### Records supplied

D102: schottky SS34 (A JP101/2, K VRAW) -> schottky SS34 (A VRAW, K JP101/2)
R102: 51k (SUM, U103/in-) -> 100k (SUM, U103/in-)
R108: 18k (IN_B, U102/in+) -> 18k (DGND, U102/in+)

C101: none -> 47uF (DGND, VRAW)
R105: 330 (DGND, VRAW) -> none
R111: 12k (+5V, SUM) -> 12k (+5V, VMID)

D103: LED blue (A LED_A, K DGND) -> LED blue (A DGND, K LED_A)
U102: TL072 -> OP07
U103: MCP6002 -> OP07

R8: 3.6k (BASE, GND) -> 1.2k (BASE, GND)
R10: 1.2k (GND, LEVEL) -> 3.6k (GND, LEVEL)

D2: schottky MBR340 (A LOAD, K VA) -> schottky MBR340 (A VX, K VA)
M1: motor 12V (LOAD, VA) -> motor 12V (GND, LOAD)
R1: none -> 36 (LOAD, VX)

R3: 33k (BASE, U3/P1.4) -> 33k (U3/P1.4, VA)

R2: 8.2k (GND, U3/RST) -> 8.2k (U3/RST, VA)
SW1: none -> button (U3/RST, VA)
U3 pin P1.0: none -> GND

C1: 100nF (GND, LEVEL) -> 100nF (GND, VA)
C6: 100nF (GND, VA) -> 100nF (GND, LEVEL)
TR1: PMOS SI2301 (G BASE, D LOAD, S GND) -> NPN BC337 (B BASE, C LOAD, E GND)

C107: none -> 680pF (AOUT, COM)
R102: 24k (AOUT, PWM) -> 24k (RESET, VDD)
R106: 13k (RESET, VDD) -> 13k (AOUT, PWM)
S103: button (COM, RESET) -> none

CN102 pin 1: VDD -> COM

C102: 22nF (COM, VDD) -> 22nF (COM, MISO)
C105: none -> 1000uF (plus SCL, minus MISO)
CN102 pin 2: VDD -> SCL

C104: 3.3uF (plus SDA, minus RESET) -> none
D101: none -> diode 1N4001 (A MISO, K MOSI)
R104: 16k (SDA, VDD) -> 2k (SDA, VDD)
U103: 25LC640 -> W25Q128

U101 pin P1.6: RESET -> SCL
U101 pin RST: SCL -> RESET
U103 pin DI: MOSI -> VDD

### Work instruction
Once you have read the records above, say how many of their lines contain the word "LOAD", giving only that figure.

### Task result
4